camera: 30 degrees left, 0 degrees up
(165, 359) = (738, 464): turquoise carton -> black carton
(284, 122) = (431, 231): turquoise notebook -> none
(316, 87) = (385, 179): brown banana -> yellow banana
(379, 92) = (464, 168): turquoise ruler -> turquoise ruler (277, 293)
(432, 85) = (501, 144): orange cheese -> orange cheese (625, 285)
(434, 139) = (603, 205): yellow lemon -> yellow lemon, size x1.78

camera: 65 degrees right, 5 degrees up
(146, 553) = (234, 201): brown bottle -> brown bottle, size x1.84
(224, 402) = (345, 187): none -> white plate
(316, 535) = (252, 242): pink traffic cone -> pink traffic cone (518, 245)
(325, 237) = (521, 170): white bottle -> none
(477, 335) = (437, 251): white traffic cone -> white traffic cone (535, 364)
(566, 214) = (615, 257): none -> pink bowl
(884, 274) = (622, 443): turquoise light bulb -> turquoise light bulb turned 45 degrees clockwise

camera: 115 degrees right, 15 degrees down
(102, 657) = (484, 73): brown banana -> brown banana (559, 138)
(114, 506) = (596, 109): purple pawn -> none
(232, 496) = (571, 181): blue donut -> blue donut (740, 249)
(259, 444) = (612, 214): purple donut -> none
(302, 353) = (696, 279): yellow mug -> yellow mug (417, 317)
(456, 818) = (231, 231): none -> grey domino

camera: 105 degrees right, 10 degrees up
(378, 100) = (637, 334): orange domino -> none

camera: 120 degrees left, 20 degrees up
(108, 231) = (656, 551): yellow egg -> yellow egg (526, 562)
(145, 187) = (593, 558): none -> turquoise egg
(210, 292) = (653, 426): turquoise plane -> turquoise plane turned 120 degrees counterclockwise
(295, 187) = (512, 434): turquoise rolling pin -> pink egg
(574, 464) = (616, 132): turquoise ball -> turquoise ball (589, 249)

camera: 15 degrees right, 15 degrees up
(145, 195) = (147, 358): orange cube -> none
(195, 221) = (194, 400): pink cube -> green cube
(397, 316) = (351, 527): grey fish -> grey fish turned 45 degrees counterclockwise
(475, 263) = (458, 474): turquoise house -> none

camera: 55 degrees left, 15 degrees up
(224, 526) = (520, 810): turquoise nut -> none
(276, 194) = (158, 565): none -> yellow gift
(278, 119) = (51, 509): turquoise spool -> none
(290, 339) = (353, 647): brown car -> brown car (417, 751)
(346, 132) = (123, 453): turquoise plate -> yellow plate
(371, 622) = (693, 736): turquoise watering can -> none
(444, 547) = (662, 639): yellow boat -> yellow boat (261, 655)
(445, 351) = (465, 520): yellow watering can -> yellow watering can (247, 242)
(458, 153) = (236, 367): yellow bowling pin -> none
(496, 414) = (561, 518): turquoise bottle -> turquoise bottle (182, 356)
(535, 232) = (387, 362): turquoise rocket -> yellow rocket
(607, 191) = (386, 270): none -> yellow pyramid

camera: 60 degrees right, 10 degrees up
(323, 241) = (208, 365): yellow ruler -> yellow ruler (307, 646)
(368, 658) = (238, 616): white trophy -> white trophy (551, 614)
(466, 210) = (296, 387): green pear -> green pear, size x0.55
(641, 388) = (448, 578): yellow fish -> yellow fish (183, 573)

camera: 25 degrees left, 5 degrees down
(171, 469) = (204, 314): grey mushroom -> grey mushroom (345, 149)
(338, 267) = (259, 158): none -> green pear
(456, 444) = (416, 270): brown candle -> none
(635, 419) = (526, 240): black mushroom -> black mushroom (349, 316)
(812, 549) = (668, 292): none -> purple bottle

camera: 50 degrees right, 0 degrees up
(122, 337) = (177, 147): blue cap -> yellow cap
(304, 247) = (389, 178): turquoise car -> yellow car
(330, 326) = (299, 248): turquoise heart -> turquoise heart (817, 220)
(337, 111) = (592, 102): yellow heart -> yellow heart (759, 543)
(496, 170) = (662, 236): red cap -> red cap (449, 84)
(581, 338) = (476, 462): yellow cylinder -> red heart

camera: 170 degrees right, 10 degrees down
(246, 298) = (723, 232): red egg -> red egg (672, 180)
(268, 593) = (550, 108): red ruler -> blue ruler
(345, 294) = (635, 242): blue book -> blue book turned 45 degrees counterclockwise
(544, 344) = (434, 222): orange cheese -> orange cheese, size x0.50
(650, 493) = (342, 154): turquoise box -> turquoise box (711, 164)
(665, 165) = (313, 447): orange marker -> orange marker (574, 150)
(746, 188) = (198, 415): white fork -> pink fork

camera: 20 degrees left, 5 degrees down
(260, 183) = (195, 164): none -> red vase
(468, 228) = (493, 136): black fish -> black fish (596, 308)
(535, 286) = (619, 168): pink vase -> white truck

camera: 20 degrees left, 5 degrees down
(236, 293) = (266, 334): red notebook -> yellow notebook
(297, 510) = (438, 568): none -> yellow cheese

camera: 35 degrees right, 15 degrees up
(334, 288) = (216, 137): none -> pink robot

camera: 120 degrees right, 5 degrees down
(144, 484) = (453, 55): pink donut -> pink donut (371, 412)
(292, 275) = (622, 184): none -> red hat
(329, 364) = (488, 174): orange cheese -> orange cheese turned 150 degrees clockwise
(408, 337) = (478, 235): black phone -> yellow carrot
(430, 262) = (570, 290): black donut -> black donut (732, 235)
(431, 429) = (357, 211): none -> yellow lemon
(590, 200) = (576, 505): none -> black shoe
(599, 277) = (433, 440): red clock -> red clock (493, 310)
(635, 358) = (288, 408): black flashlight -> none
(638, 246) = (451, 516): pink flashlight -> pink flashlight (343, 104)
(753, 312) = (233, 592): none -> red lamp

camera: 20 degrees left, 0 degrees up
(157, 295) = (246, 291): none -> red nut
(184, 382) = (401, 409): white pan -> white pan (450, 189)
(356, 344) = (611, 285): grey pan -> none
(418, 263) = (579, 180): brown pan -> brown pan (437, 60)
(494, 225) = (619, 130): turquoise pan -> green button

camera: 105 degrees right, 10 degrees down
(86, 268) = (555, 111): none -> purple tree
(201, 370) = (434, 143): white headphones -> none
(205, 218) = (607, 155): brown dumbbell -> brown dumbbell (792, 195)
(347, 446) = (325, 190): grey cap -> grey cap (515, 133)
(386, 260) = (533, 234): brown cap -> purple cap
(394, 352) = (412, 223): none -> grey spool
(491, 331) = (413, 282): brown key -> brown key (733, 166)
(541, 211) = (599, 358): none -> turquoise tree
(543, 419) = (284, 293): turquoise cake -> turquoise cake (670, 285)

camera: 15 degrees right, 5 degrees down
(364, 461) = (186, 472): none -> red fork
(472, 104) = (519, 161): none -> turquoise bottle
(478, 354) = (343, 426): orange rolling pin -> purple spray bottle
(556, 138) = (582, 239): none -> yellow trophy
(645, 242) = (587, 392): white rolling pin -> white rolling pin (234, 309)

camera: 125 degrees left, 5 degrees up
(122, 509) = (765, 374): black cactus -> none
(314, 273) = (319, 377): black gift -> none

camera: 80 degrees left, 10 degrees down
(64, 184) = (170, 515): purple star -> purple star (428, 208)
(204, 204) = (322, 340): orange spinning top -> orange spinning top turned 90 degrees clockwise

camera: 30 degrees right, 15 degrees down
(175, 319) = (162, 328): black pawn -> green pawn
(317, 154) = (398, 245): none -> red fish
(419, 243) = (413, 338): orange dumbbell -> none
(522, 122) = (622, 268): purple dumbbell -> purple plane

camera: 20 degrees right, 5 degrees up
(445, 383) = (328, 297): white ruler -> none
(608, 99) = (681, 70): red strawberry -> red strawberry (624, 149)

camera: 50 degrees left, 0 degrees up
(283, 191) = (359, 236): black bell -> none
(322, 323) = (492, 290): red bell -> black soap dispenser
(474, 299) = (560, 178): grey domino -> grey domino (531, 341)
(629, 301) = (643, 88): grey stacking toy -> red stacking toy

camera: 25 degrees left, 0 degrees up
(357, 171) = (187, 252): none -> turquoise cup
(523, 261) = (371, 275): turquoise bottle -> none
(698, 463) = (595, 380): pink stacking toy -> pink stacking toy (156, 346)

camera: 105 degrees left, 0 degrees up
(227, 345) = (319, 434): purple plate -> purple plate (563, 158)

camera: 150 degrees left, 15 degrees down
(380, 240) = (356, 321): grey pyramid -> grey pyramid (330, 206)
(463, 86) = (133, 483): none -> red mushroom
┄┄┄┄┄┄┄┄┄┄
Of all the entries above, repeat only the lines from the line that has "(144, 484) = (453, 55): pink" to the line that has "(418, 263) = (579, 180): brown", both lines included, exactly.

(144, 484) = (453, 55): pink donut -> pink donut (371, 412)
(292, 275) = (622, 184): none -> red hat
(329, 364) = (488, 174): orange cheese -> orange cheese turned 150 degrees clockwise
(408, 337) = (478, 235): black phone -> yellow carrot
(430, 262) = (570, 290): black donut -> black donut (732, 235)
(431, 429) = (357, 211): none -> yellow lemon
(590, 200) = (576, 505): none -> black shoe
(599, 277) = (433, 440): red clock -> red clock (493, 310)
(635, 358) = (288, 408): black flashlight -> none
(638, 246) = (451, 516): pink flashlight -> pink flashlight (343, 104)
(753, 312) = (233, 592): none -> red lamp

camera: 20 degrees left, 0 degrees up
(157, 295) = (246, 291): none -> red nut
(184, 382) = (401, 409): white pan -> white pan (450, 189)
(356, 344) = (611, 285): grey pan -> none
(418, 263) = (579, 180): brown pan -> brown pan (437, 60)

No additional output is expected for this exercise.